DATA SECTION
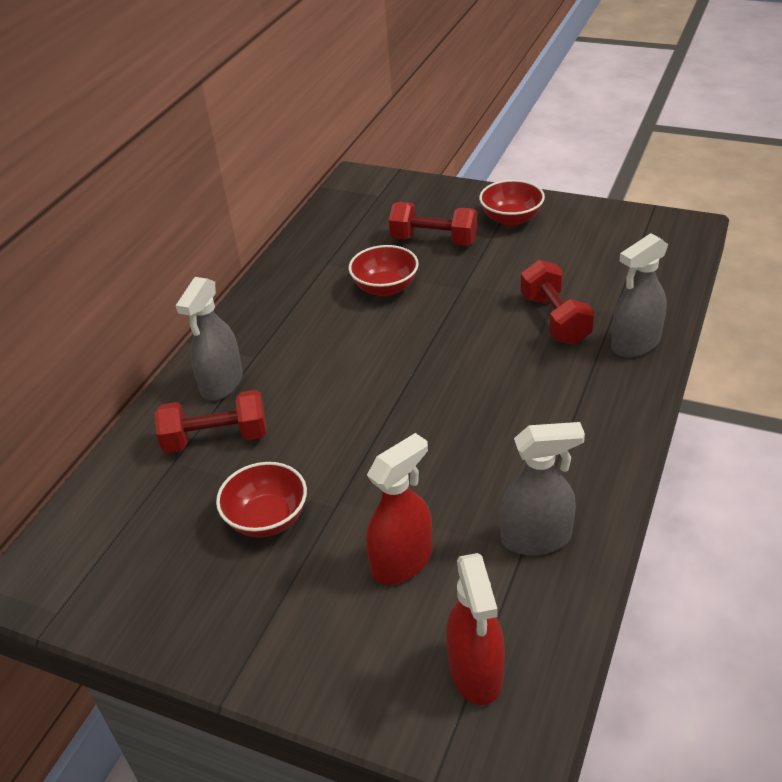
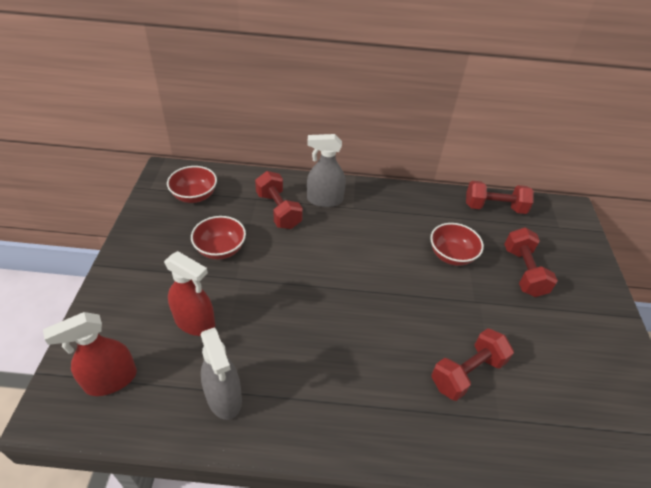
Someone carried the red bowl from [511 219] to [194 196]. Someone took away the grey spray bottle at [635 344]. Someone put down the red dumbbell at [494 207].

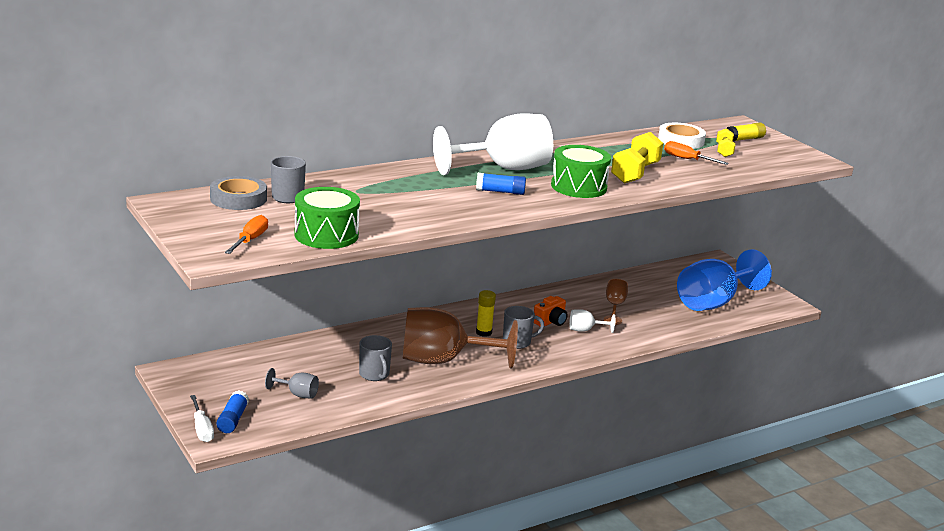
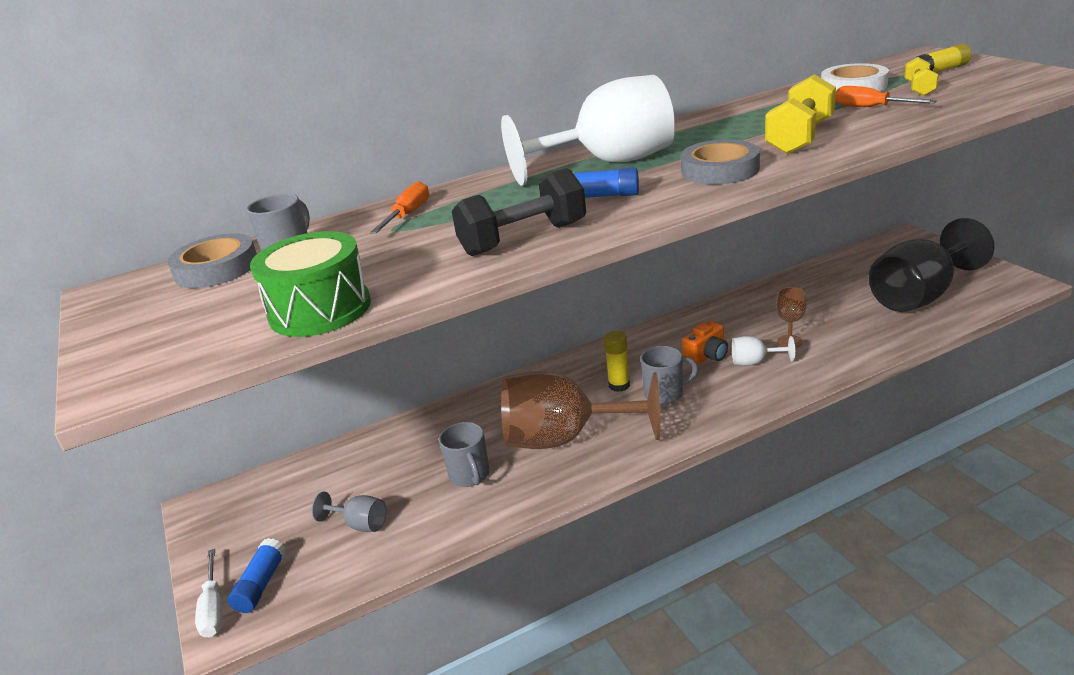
Someone carried the orange screwdriver from [250 240] to [408 214]. Someone swapped the green drum at [578 187] for the grey tape at [720 170]. Someone repainted the blue goblet at [713 302], which became the black goblet at [919 296]. Someone put down the black dumbbell at [523 239].

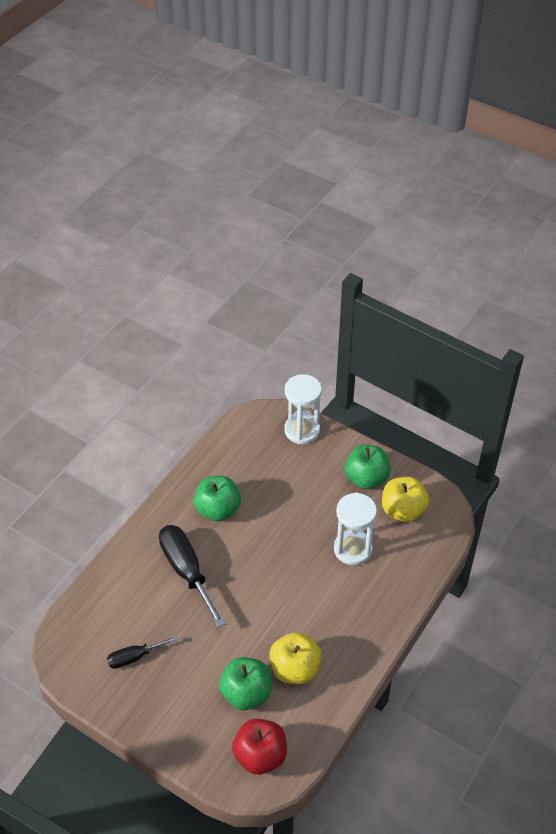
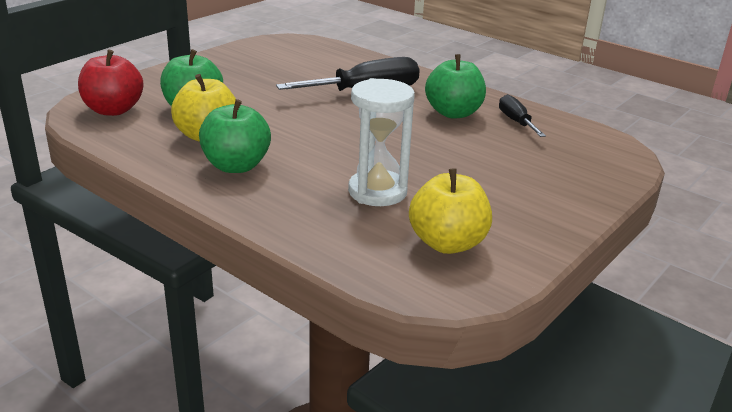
Someone carried the black screwdriver from [134 657] to [516 122]. Someone took away the white hourglass at [302 430]. Someone carried the green apple from [366 478] to [236 166].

YOUR GOAL
Copy out every line of the listing where the word "away" occurs.

OUTPUT BELOW
Someone carried the red bowl from [511 219] to [194 196]. Someone took away the grey spray bottle at [635 344]. Someone put down the red dumbbell at [494 207].
Someone carried the black screwdriver from [134 657] to [516 122]. Someone took away the white hourglass at [302 430]. Someone carried the green apple from [366 478] to [236 166].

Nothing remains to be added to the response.